*** Opening Dataset excerpts ***

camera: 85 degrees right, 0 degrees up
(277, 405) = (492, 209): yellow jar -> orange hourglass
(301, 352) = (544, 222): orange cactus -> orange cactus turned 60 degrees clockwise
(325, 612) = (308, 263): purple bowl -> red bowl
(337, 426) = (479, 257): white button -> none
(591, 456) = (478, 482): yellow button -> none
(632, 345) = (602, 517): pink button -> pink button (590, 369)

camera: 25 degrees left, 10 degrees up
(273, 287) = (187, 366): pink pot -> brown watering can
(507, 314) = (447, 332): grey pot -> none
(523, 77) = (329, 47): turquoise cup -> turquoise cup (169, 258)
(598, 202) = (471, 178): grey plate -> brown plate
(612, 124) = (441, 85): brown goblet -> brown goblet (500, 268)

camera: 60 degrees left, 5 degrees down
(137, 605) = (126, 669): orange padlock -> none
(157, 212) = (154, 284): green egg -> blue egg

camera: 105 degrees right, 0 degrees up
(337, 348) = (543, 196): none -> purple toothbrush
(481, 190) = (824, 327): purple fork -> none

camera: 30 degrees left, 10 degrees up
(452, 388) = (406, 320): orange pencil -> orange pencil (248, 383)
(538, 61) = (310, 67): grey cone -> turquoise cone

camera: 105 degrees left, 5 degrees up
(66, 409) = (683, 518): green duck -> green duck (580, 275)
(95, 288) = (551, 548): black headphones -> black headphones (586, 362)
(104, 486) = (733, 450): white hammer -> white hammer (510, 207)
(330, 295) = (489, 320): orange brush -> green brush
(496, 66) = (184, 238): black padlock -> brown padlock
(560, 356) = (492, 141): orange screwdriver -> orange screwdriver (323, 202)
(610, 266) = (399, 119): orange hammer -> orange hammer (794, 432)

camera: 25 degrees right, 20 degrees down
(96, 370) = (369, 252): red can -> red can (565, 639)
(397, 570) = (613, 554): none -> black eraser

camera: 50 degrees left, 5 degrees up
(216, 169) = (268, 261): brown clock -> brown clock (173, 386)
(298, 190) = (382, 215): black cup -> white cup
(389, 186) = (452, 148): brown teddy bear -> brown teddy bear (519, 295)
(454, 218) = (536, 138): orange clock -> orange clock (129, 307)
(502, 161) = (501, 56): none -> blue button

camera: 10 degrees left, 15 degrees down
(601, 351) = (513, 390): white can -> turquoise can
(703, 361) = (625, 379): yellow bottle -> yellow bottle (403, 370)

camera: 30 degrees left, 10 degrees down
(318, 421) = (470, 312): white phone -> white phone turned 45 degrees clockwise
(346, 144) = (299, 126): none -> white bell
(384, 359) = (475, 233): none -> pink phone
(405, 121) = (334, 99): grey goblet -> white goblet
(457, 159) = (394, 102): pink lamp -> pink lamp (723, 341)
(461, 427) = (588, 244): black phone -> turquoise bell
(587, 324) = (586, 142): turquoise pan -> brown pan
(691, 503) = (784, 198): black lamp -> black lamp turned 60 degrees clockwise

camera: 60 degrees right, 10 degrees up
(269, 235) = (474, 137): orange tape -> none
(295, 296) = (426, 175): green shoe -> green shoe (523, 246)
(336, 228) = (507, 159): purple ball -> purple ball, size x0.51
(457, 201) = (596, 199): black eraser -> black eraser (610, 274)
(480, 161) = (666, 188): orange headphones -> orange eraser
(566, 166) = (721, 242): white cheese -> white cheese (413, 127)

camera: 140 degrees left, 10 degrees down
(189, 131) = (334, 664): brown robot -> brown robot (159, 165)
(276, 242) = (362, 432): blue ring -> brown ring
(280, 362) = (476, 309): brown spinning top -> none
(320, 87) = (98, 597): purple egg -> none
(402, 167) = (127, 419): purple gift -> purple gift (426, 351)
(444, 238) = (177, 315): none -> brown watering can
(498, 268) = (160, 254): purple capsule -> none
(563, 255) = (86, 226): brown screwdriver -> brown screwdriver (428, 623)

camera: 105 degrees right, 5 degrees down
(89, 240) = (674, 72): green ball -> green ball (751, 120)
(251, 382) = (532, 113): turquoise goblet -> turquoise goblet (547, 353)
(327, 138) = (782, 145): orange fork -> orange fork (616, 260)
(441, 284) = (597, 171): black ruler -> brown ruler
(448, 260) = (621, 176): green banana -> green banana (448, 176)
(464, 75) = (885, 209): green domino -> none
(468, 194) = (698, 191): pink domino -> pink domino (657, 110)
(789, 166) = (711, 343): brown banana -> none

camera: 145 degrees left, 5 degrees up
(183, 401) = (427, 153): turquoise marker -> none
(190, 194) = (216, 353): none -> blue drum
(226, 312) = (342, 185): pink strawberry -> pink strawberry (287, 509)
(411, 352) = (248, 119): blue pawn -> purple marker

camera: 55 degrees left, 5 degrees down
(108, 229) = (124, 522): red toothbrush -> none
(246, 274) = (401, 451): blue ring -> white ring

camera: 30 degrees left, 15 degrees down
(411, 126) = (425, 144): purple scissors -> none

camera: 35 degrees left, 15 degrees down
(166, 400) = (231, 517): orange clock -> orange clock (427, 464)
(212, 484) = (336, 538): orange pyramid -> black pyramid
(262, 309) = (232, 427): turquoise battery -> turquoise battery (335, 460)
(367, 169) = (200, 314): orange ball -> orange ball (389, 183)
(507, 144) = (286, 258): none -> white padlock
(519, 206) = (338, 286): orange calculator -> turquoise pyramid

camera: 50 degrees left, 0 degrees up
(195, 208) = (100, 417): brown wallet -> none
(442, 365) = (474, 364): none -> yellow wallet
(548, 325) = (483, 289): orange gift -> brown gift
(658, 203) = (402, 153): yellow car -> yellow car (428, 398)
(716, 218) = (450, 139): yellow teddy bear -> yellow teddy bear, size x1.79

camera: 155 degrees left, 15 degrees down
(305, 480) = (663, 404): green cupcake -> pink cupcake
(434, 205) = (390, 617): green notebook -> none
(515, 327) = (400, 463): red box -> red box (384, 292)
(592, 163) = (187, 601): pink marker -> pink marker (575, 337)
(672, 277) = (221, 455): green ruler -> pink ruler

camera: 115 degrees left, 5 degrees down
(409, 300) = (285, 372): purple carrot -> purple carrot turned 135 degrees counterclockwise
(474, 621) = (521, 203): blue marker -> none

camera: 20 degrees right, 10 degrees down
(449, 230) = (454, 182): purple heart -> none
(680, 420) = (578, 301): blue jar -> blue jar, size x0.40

*** Closing Dataset excerpts ***

_Action item_: Retype only this portion of the data above: the line containing "(452, 388) = (406, 320): orange", the line containing "(389, 186) = (452, 148): brown", and all lines between them, exactly.

_Response area_:
(452, 388) = (406, 320): orange pencil -> orange pencil (248, 383)
(538, 61) = (310, 67): grey cone -> turquoise cone

camera: 105 degrees left, 5 degrees up
(66, 409) = (683, 518): green duck -> green duck (580, 275)
(95, 288) = (551, 548): black headphones -> black headphones (586, 362)
(104, 486) = (733, 450): white hammer -> white hammer (510, 207)
(330, 295) = (489, 320): orange brush -> green brush
(496, 66) = (184, 238): black padlock -> brown padlock
(560, 356) = (492, 141): orange screwdriver -> orange screwdriver (323, 202)
(610, 266) = (399, 119): orange hammer -> orange hammer (794, 432)

camera: 25 degrees right, 20 degrees down
(96, 370) = (369, 252): red can -> red can (565, 639)
(397, 570) = (613, 554): none -> black eraser

camera: 50 degrees left, 5 degrees up
(216, 169) = (268, 261): brown clock -> brown clock (173, 386)
(298, 190) = (382, 215): black cup -> white cup
(389, 186) = (452, 148): brown teddy bear -> brown teddy bear (519, 295)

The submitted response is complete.